**Your assignment:** Repeat the lines below exactly as they appear, but leave out the images.

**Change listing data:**
----

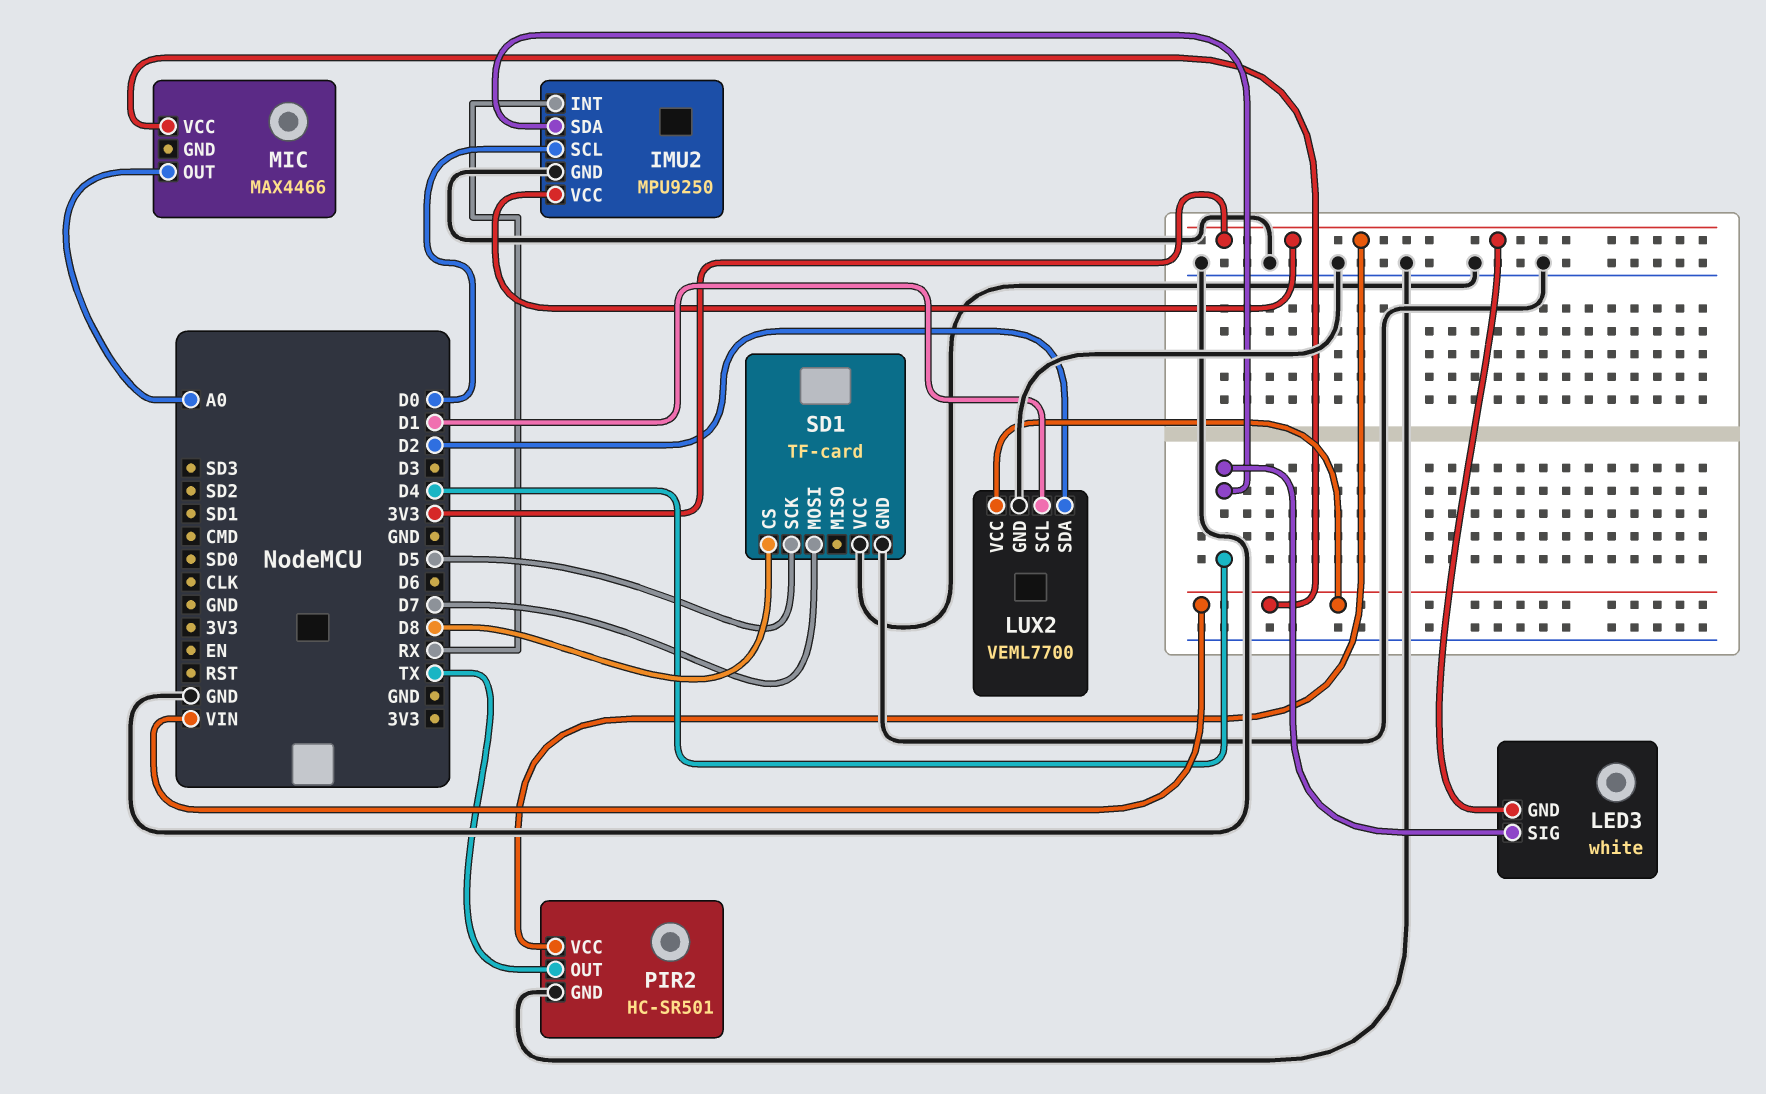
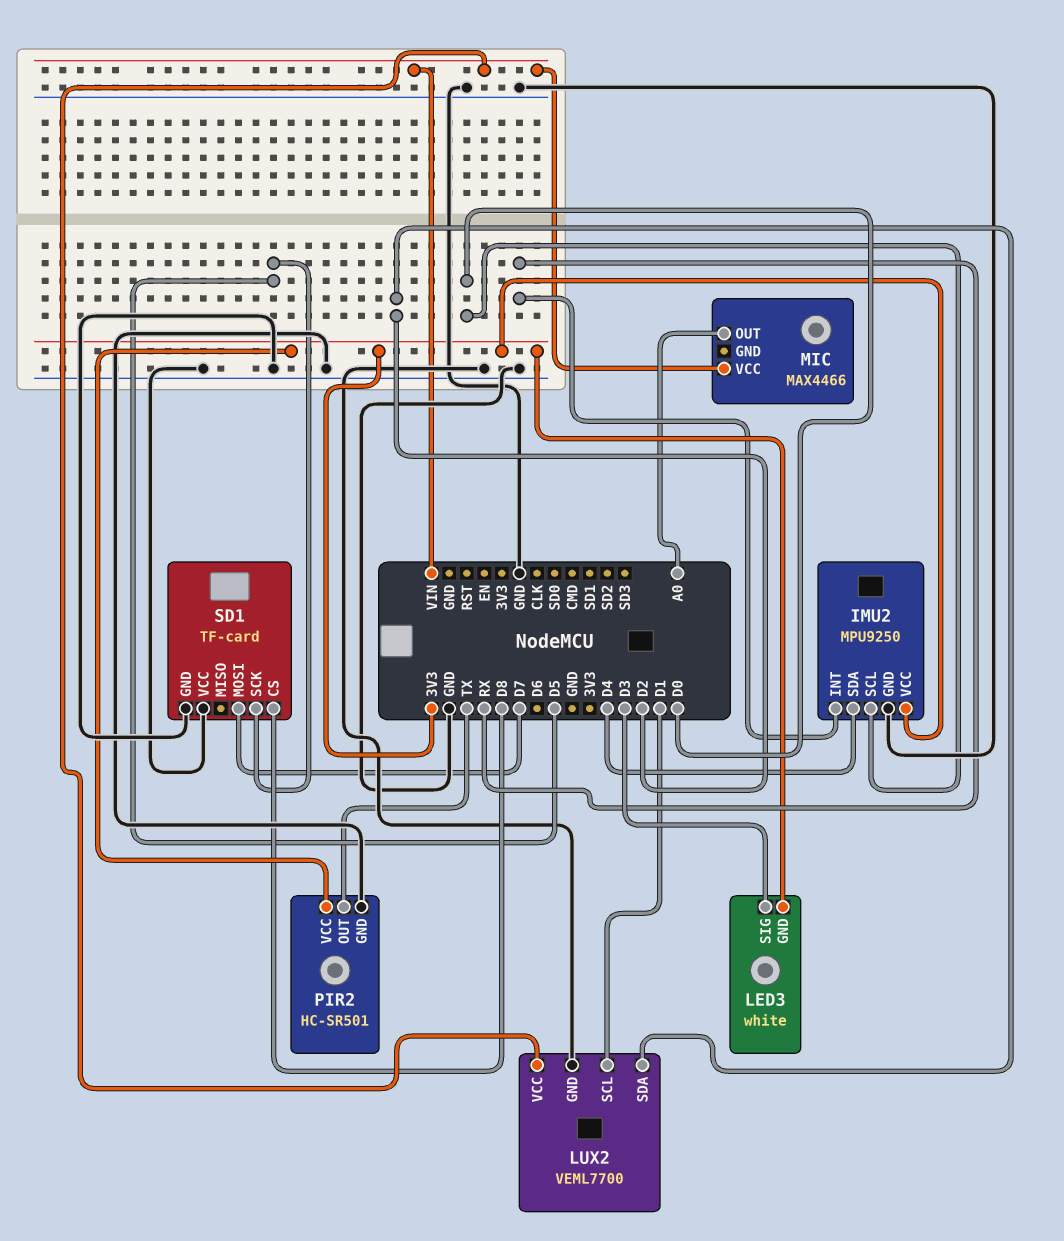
LED3 pin SIG: D4 -> D3

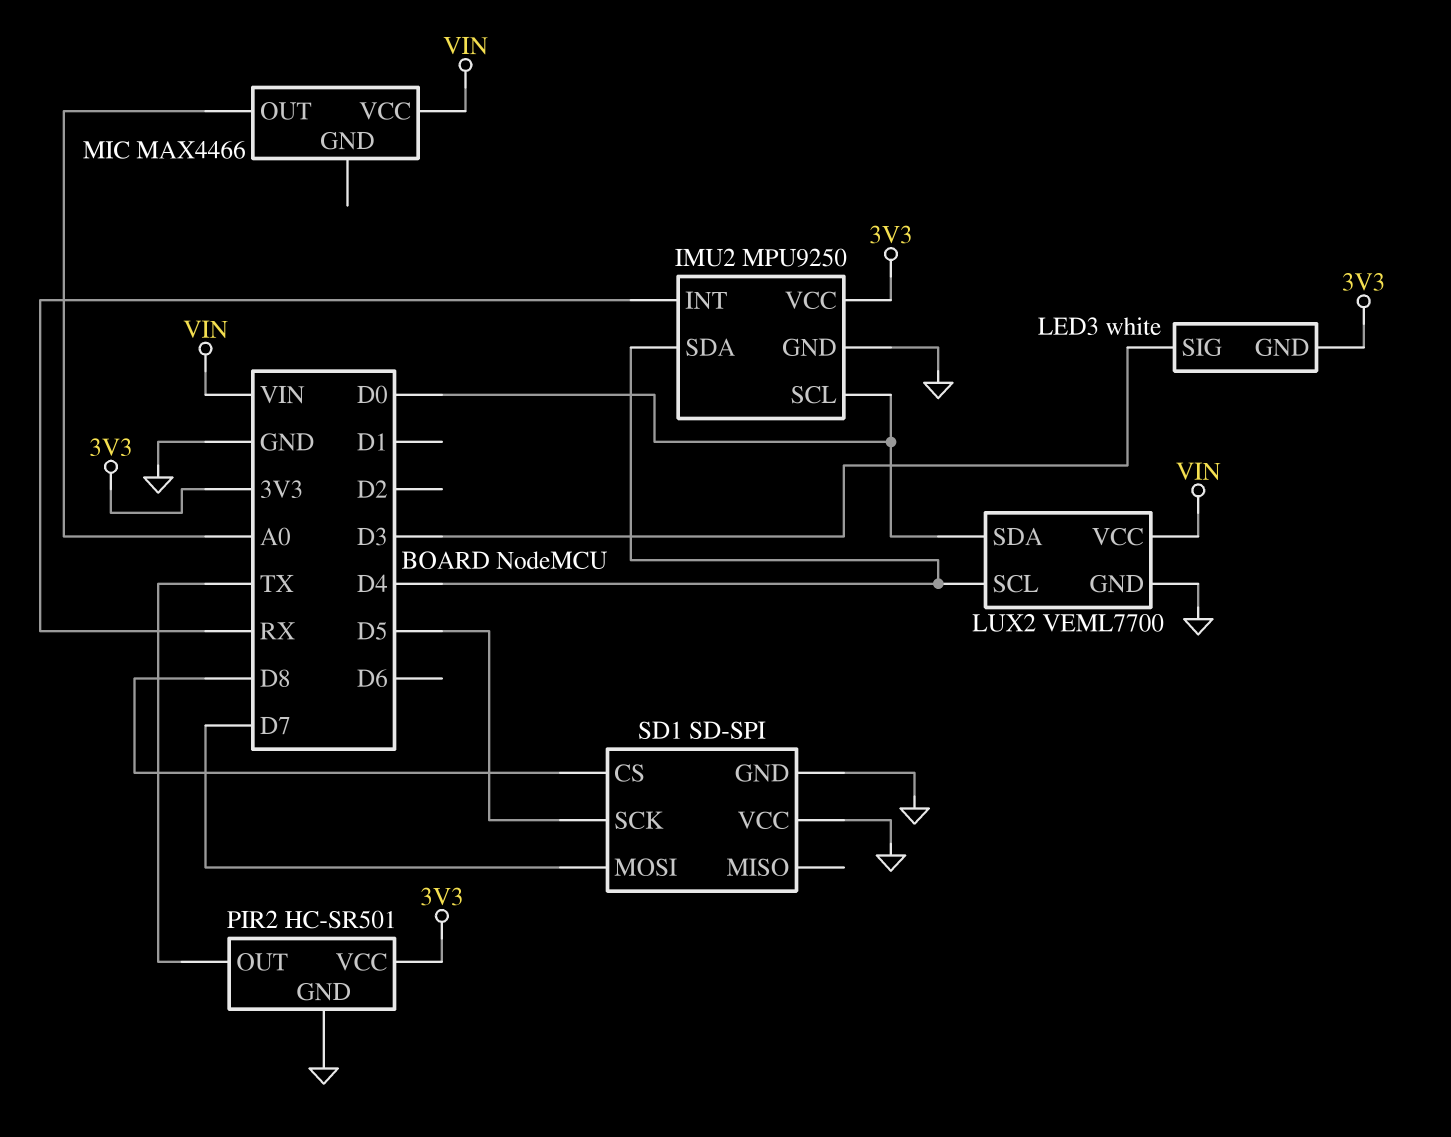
LUX2 pin SCL: D1 -> D4
LUX2 pin SDA: D2 -> D0
SD1: TF-card -> SD-SPI

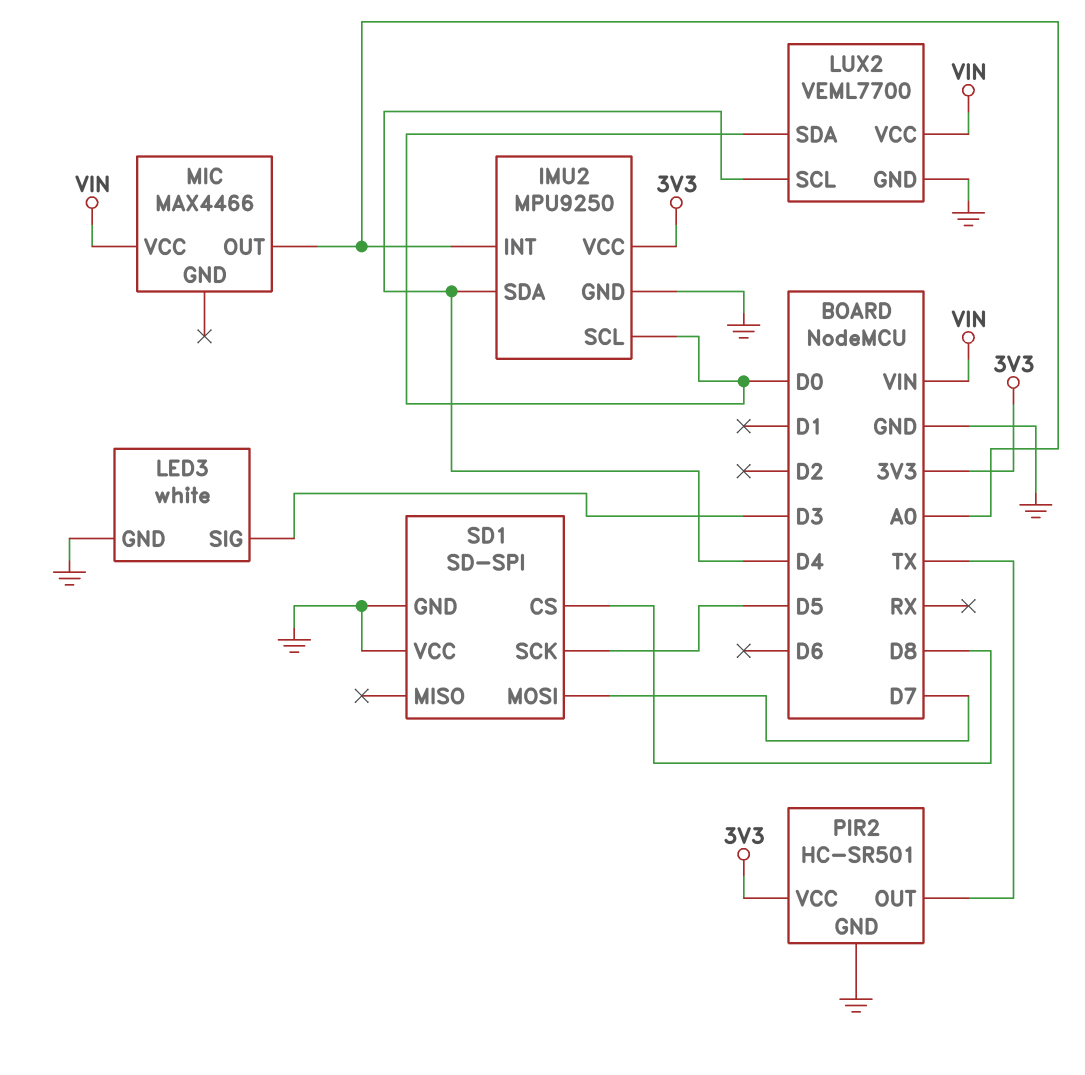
IMU2 pin INT: RX -> A0
LED3 pin GND: 3V3 -> GND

----

**Task solution:**
LED3 pin SIG: D4 -> D3

LUX2 pin SCL: D1 -> D4
LUX2 pin SDA: D2 -> D0
SD1: TF-card -> SD-SPI

IMU2 pin INT: RX -> A0
LED3 pin GND: 3V3 -> GND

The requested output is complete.